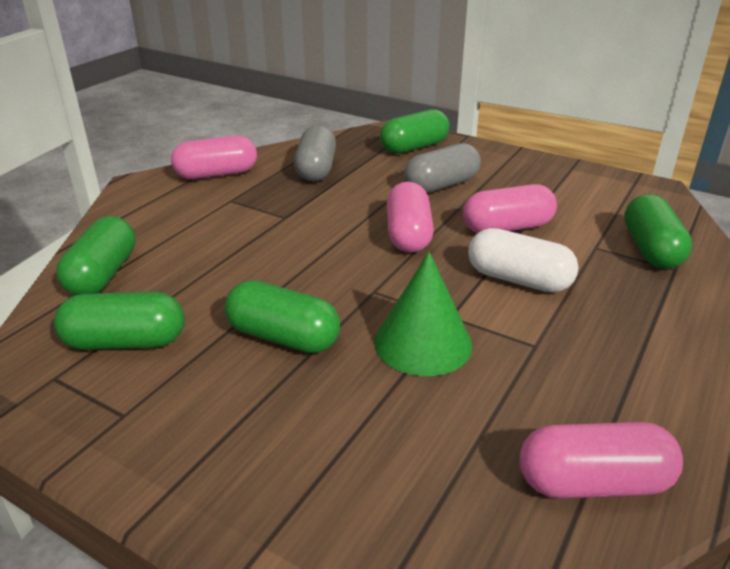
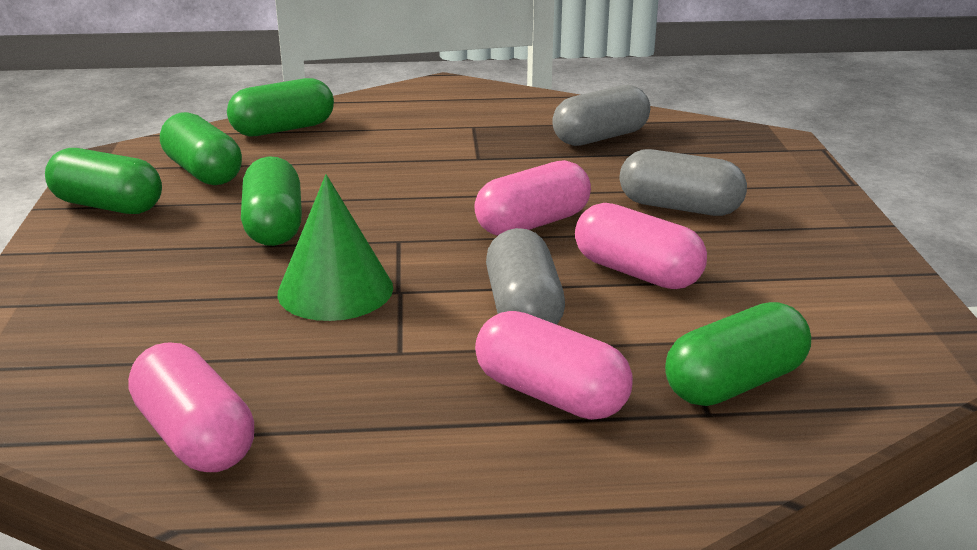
camera: 55 degrees right, 5 degrees down
pink capsule [171,135,257,179] -> pink capsule moved to [475,311,633,420]
green capsule [380,109,449,154] -> green capsule moved to [45,148,162,214]
white capsule [468,228,579,293] -> grey capsule [486,228,565,325]

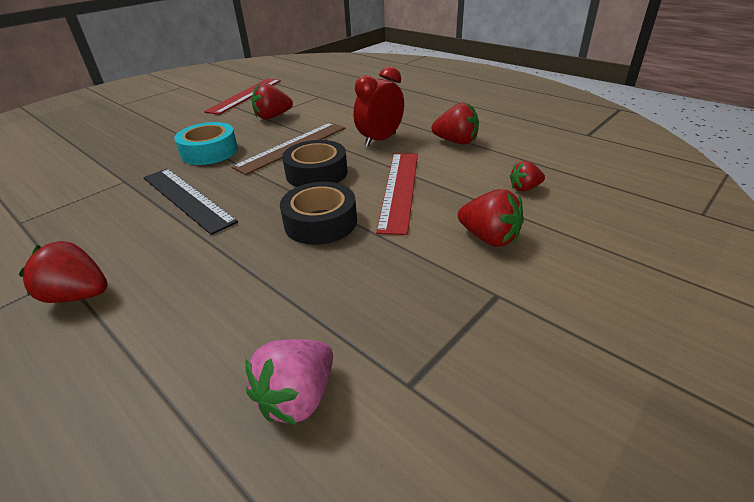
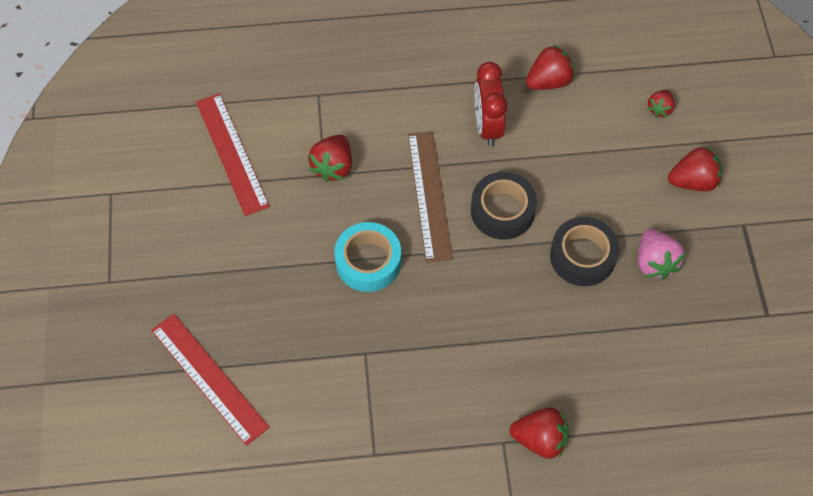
camera: 50 degrees left, 25 degrees up
red strawberry [19,241,107,303] -> red strawberry turned 135 degrees counterclockwise [510,407,569,459]
black ruler [143,169,238,235] -> none
pink strawberry [246,339,333,425] -> pink strawberry moved to [638,229,685,280]
red ruler [376,153,418,235] -> red ruler moved to [151,314,269,446]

--- PROBLEM DESCRIPTION ---
When a line in the records holds the string "strawberry", copy that line.

--- FINISHED EXERCISE ---
red strawberry [19,241,107,303] -> red strawberry turned 135 degrees counterclockwise [510,407,569,459]
pink strawberry [246,339,333,425] -> pink strawberry moved to [638,229,685,280]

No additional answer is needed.